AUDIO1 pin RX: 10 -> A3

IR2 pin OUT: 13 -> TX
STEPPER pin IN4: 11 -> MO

--------------------------------

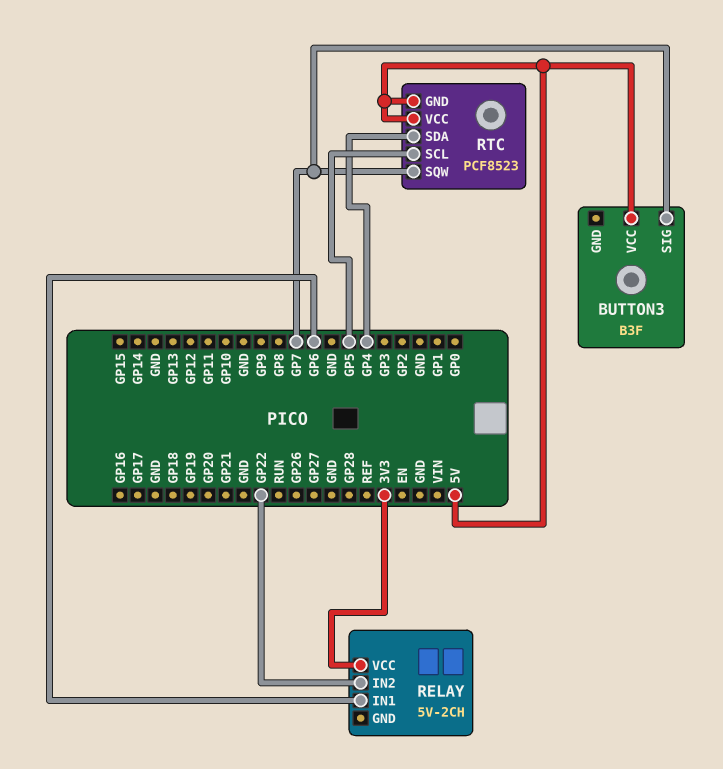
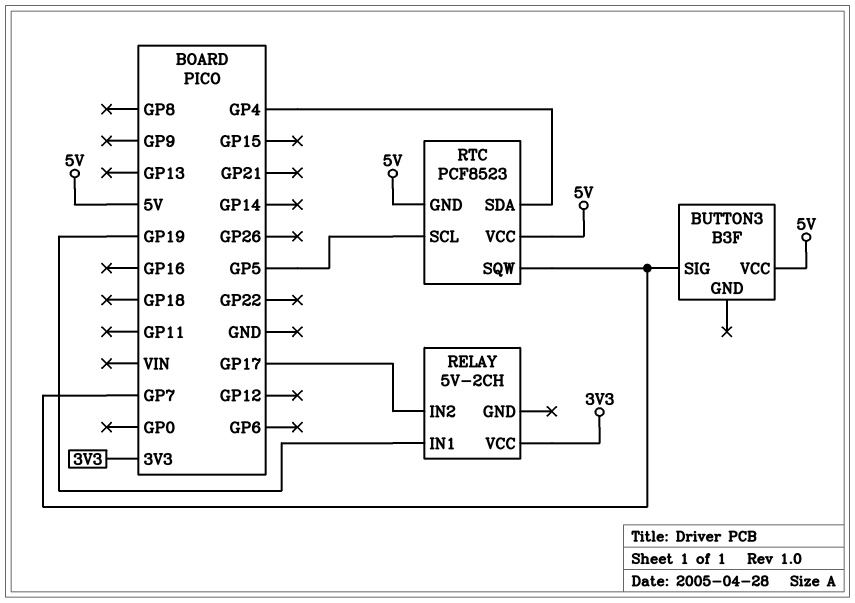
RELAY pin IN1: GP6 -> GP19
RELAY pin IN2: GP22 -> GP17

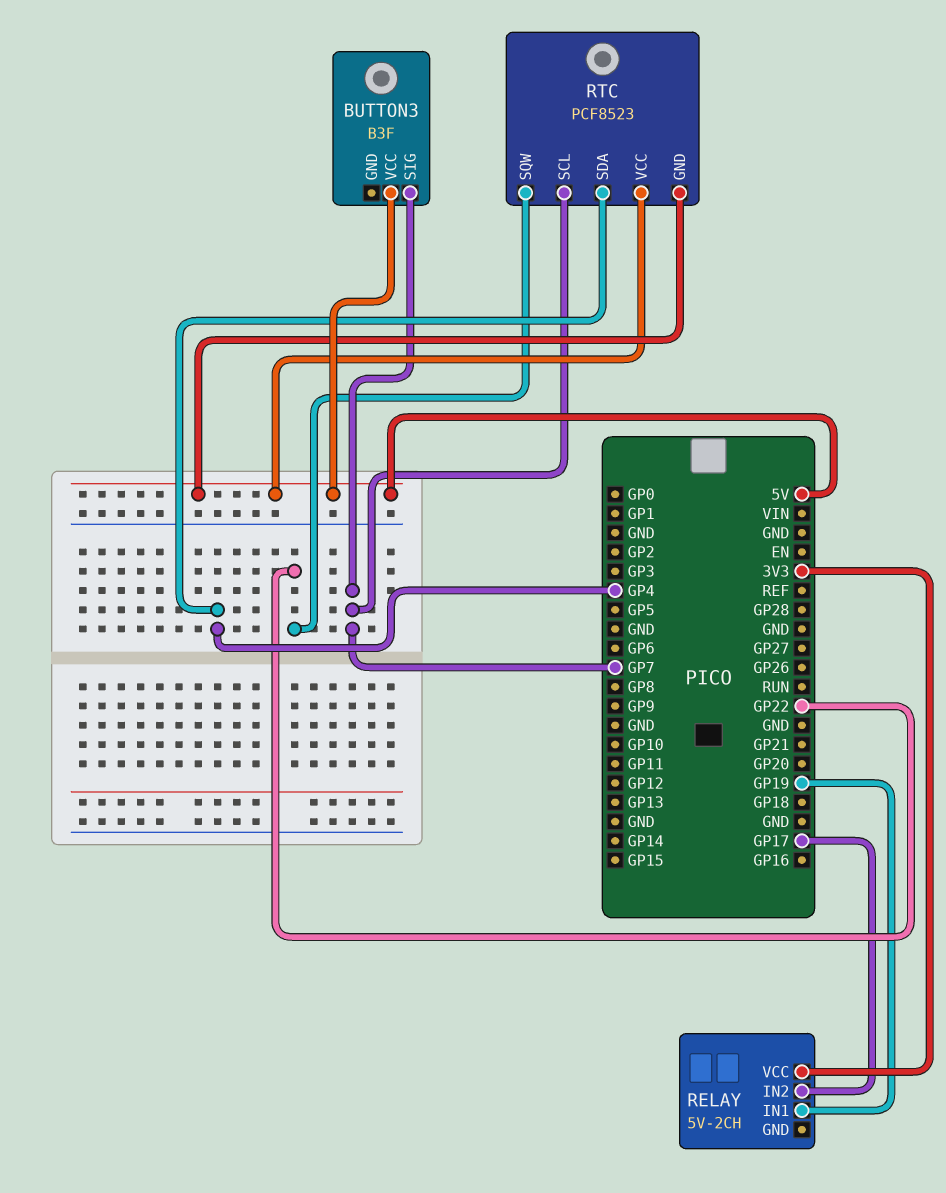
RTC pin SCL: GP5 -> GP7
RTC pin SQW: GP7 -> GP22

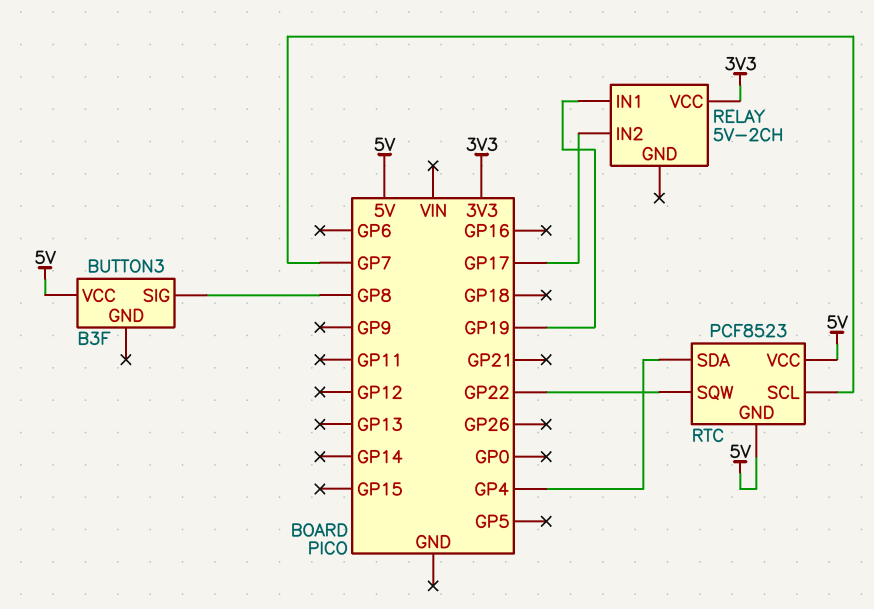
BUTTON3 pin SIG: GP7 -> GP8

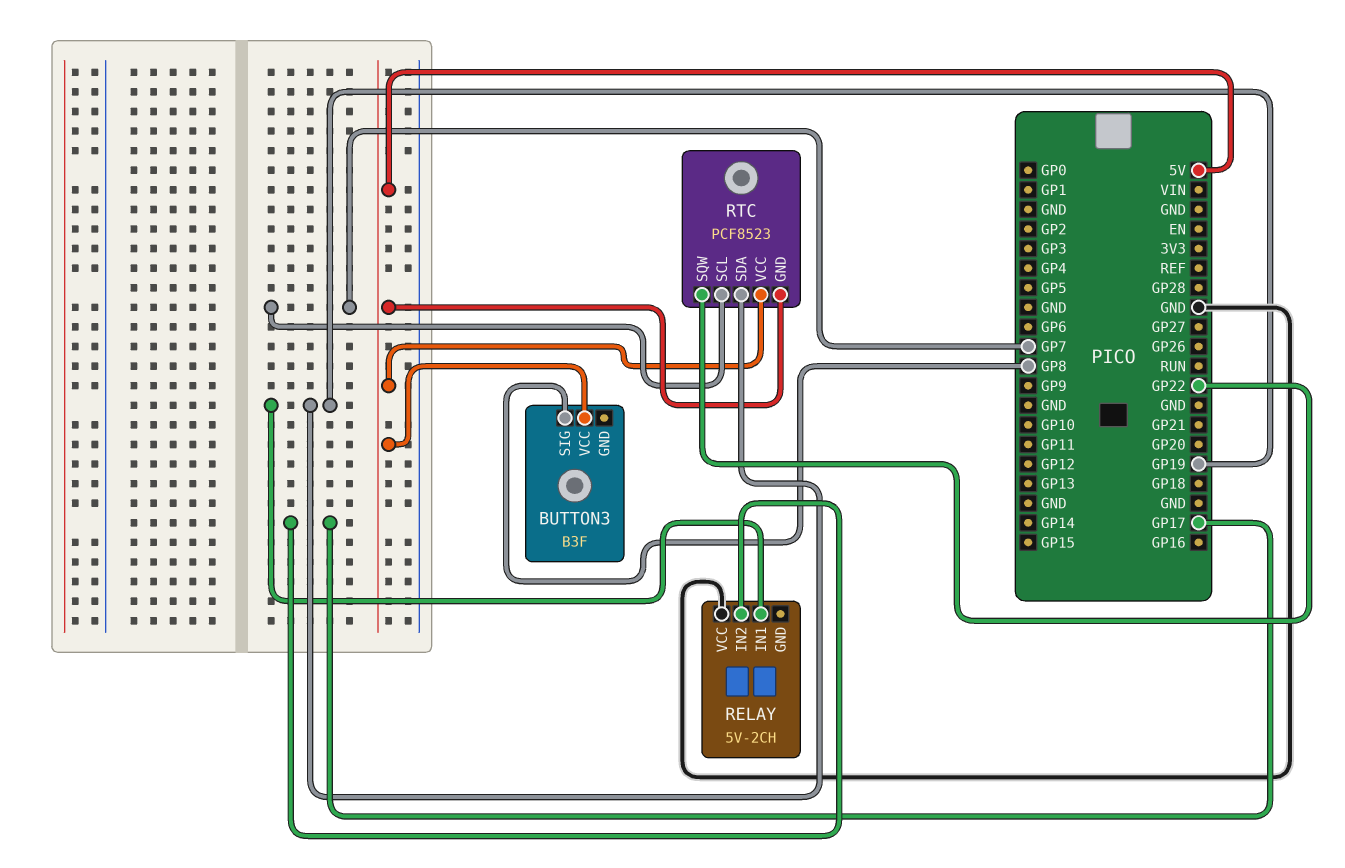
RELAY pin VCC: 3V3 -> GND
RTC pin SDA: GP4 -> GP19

--------------------------------

WHAT IS REQUIRED: From the listing above, collect each line in which the string "RELAY" appears.

SOLVED PROBLEM:
RELAY pin IN1: GP6 -> GP19
RELAY pin IN2: GP22 -> GP17
RELAY pin VCC: 3V3 -> GND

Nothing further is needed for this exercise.